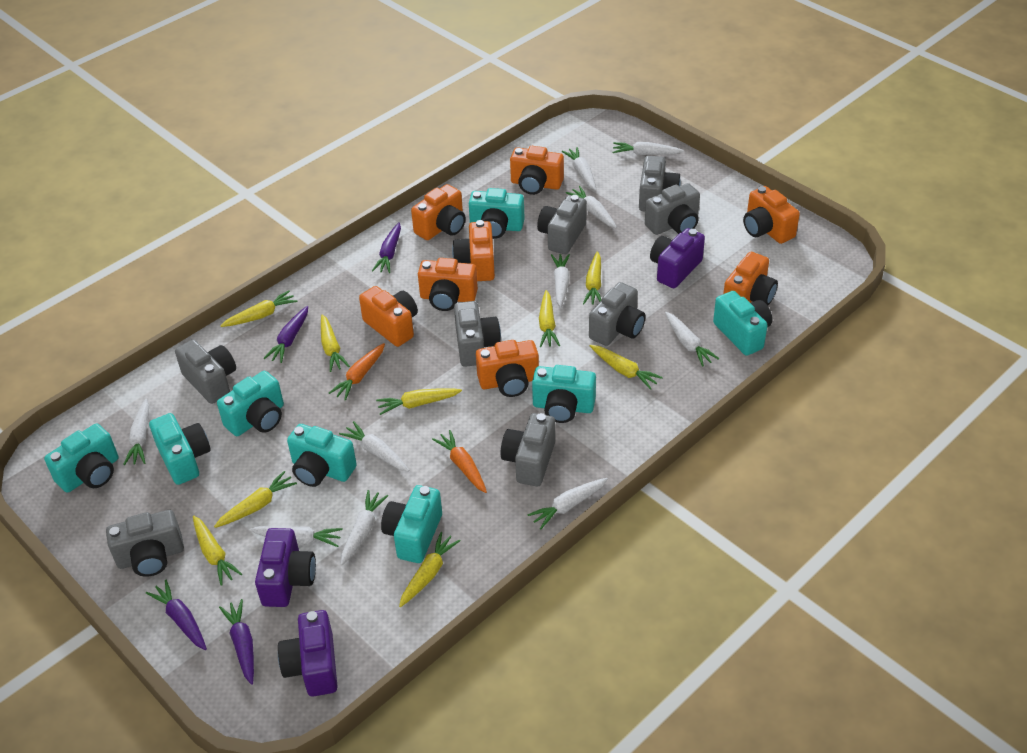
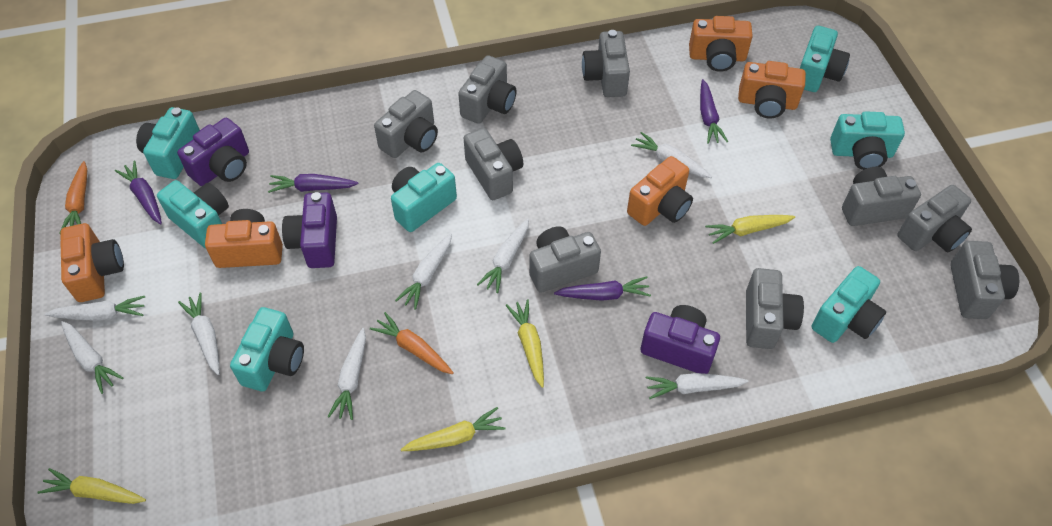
grey camera: 8 -> 9
orange camera: 8 -> 5
turquoise camera: 8 -> 7
white carrot: 10 -> 8
yellow carrot: 9 -> 4

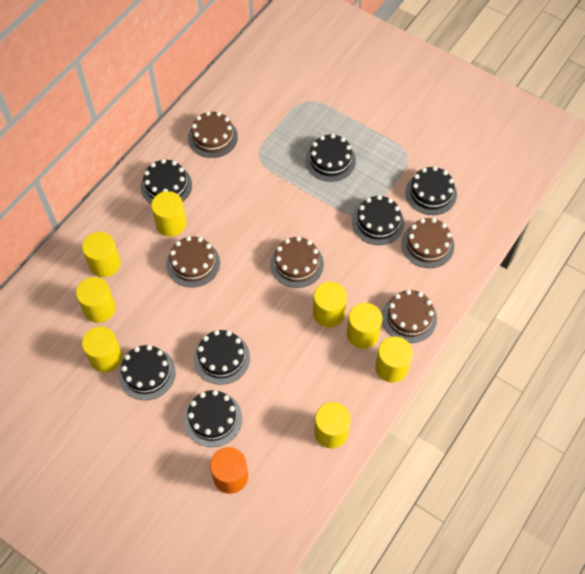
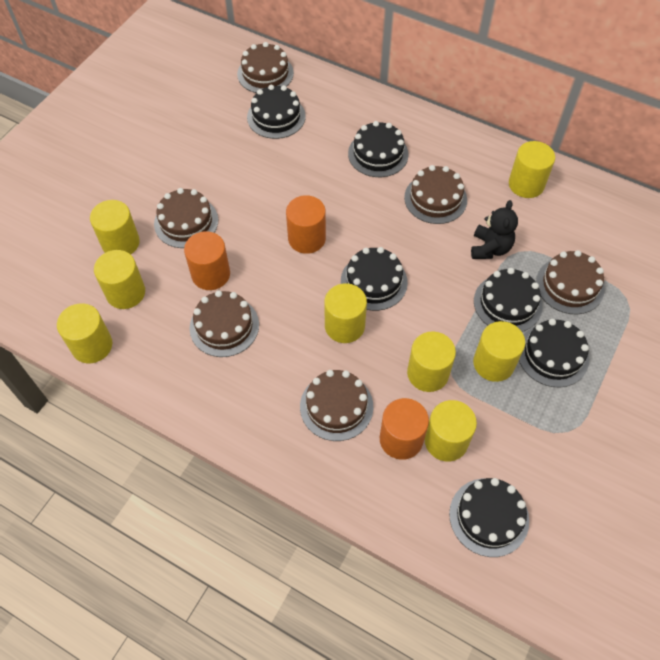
black cake: 7 -> 6
black teddy bear: 0 -> 1
brown cake: 5 -> 6
orange cylinder: 1 -> 3

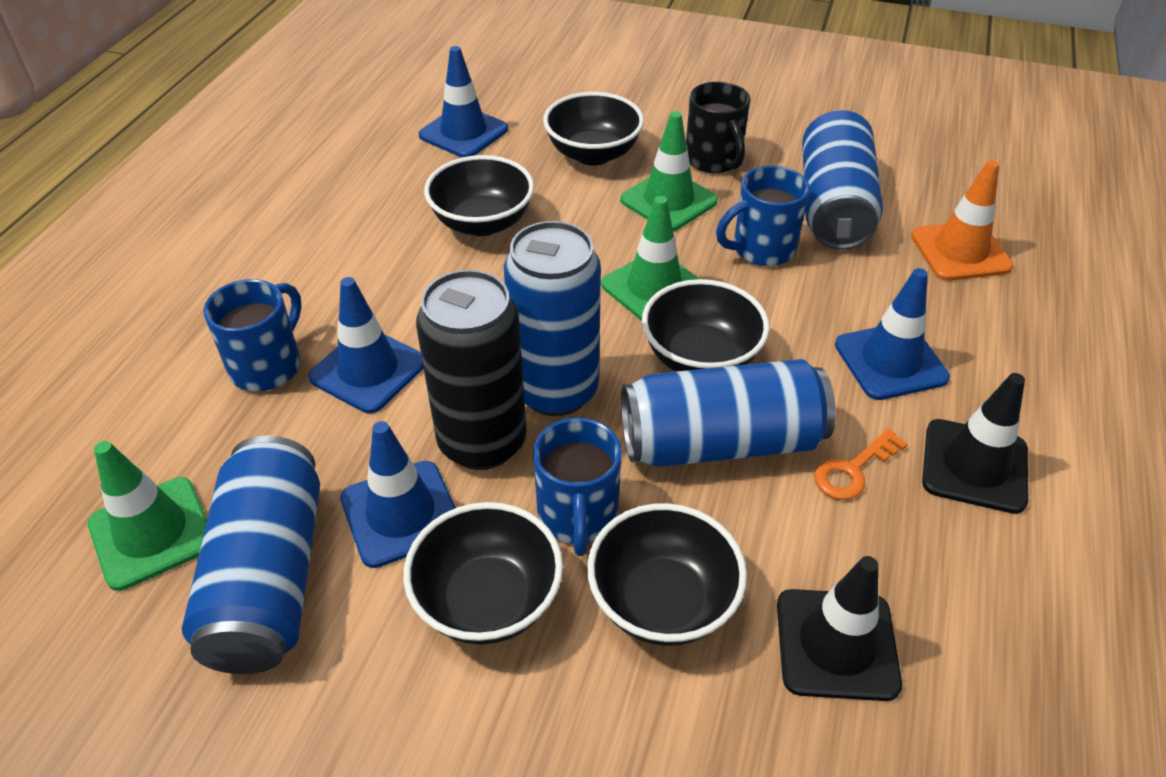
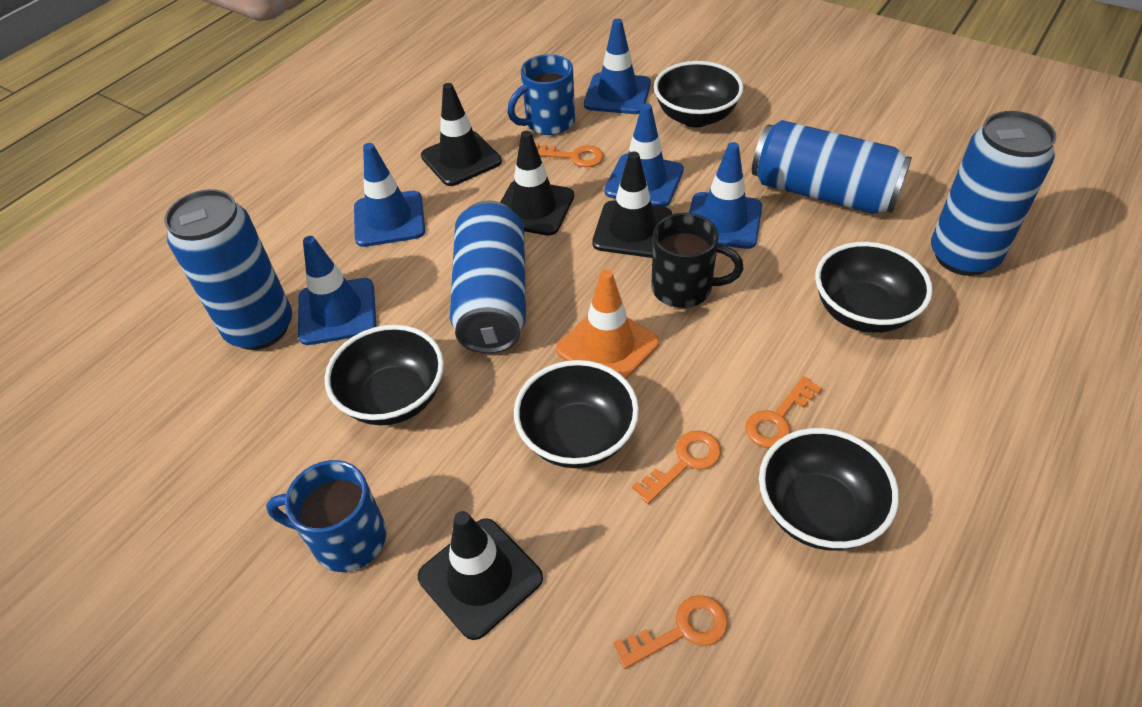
black can: 1 -> 0
black traffic cone: 2 -> 4
blue mug: 3 -> 2
blue traffic cone: 4 -> 5
green traffic cone: 3 -> 0
orange key: 1 -> 4

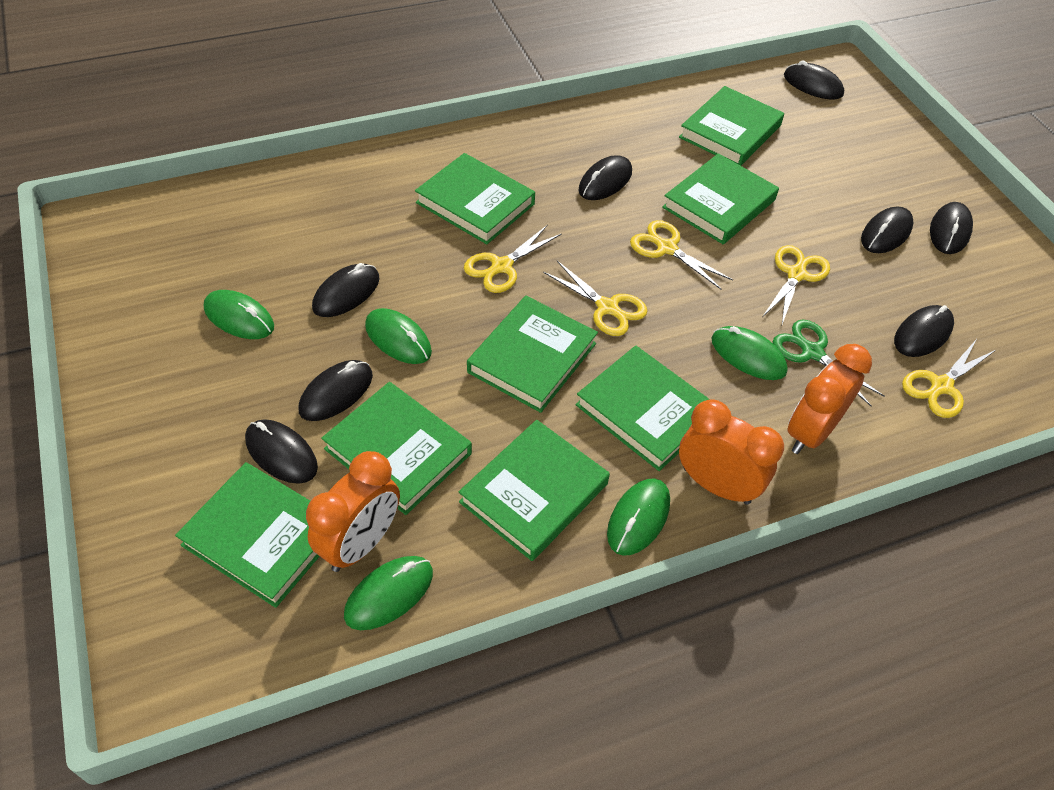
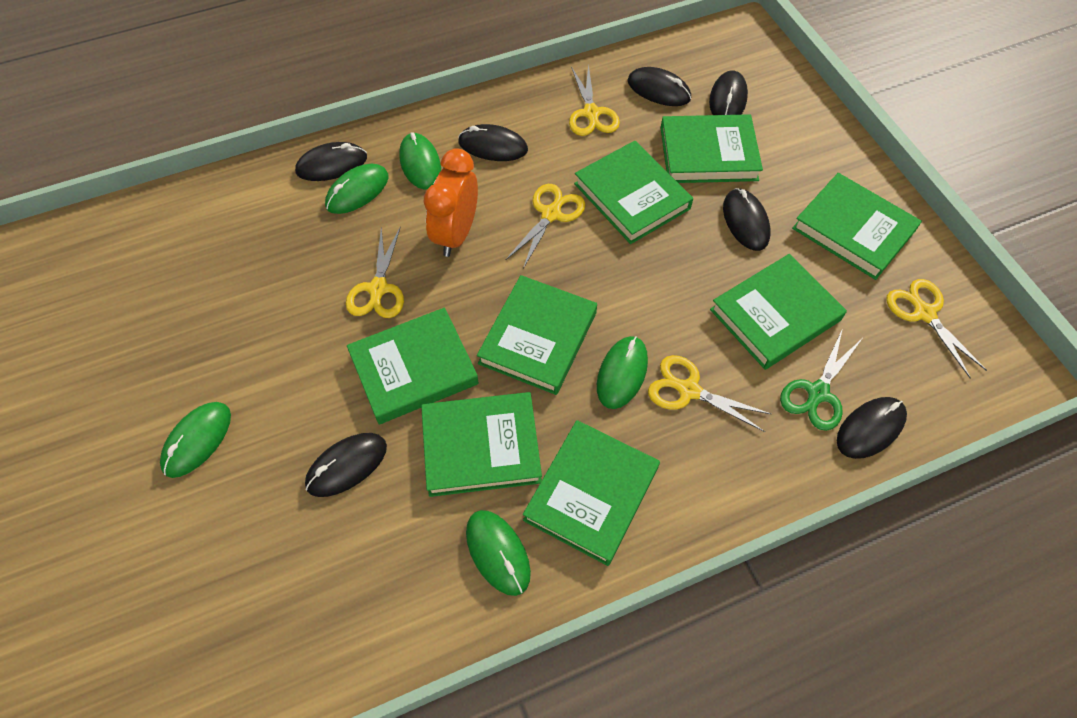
black mouse: 8 -> 7
orange clock: 3 -> 1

• Problem description:
Please write out the lines above exactly, from the one that contains "blue traffic cone: 4 -> 5" through the final line, and include none of the pictures.

• Answer area:
blue traffic cone: 4 -> 5
green traffic cone: 3 -> 0
orange key: 1 -> 4

black mouse: 8 -> 7
orange clock: 3 -> 1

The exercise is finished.